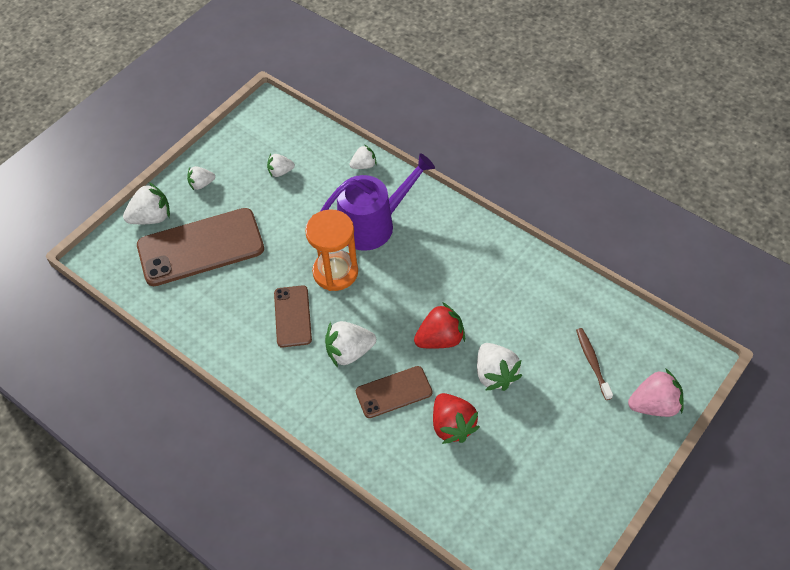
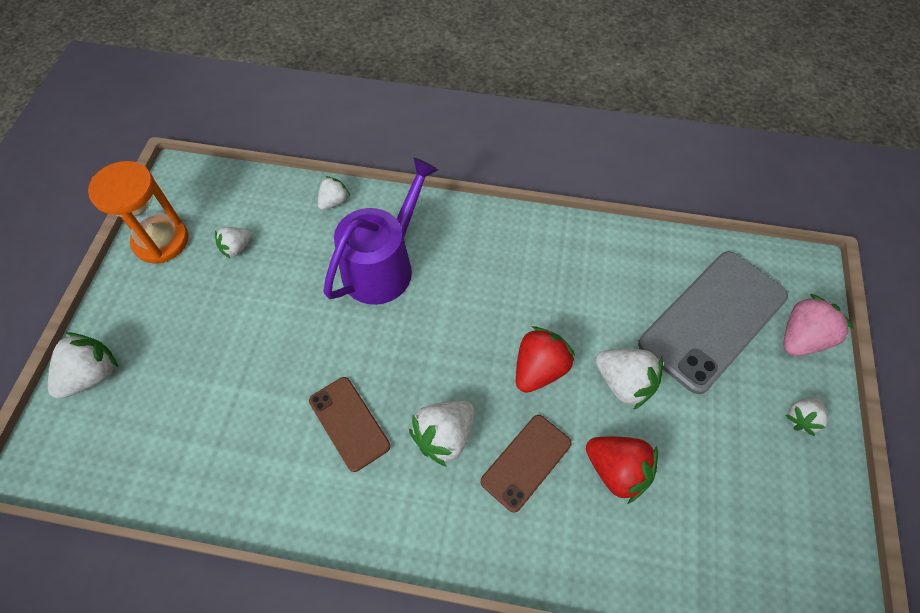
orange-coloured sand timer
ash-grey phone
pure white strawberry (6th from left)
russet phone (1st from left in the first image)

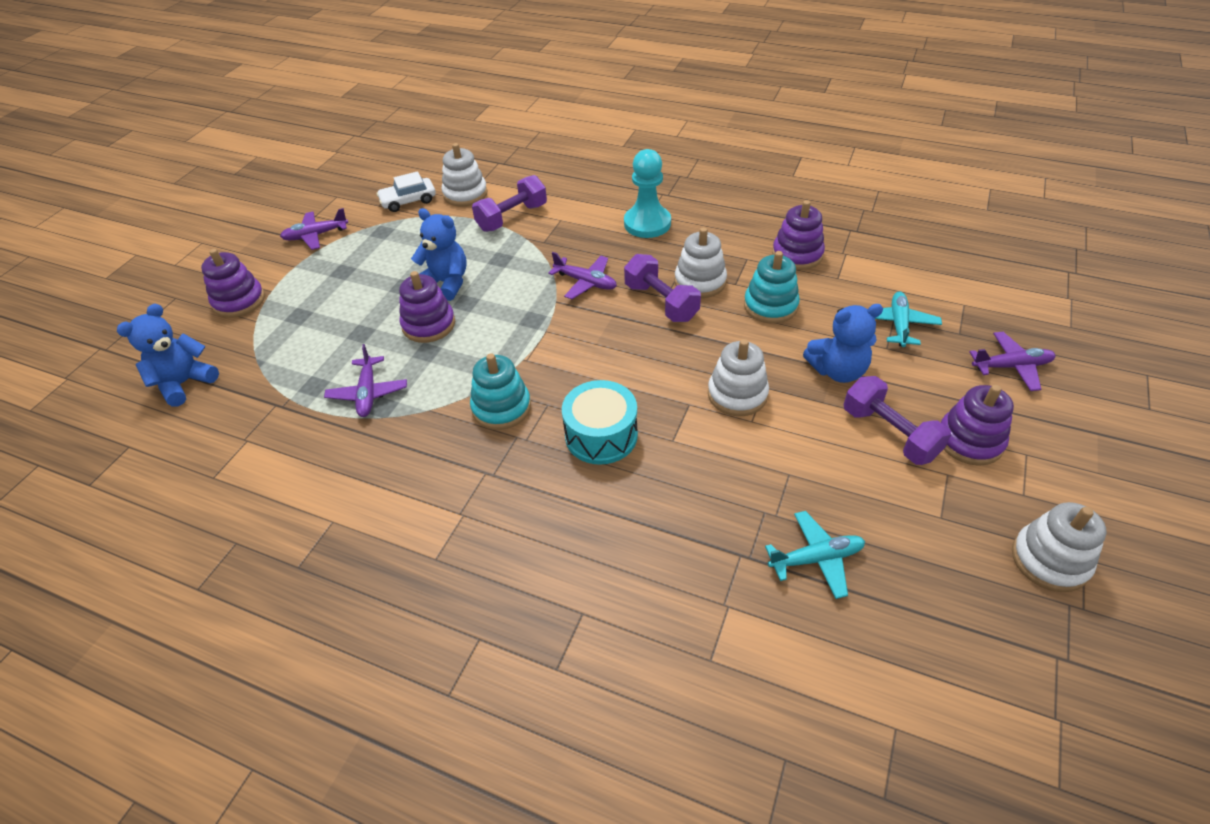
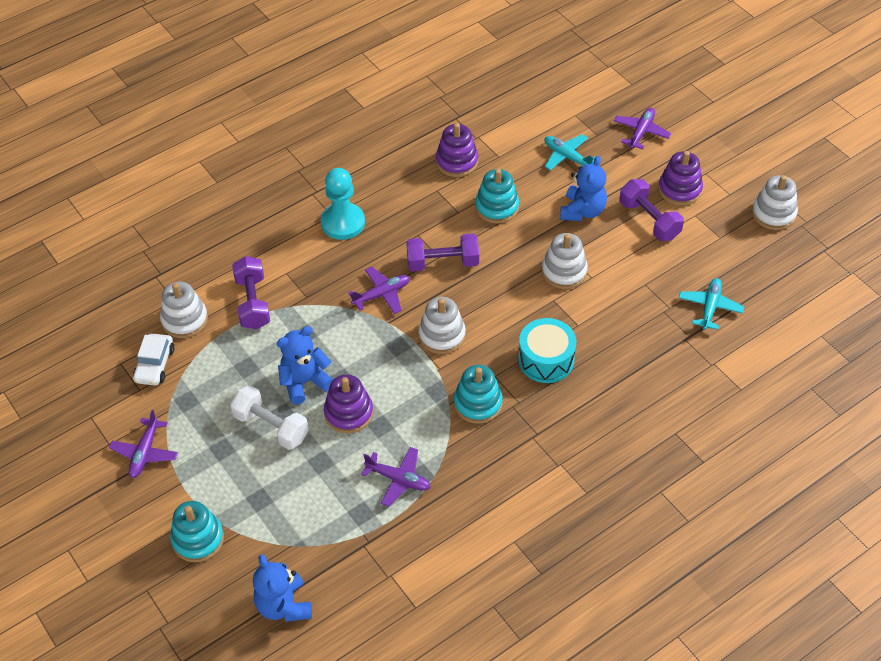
aqua stacking toy (1st from left)
pure white hand weight
pure white stacking toy (2nd from left)
royal purple hand weight (3rd from left)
--------
> [EXERCISE AIM]: The listing is to be repeated exactly, with its pictures removed.

> [OUTPUT OF THE TASK]:
orange-coloured sand timer
ash-grey phone
pure white strawberry (6th from left)
russet phone (1st from left in the first image)

aqua stacking toy (1st from left)
pure white hand weight
pure white stacking toy (2nd from left)
royal purple hand weight (3rd from left)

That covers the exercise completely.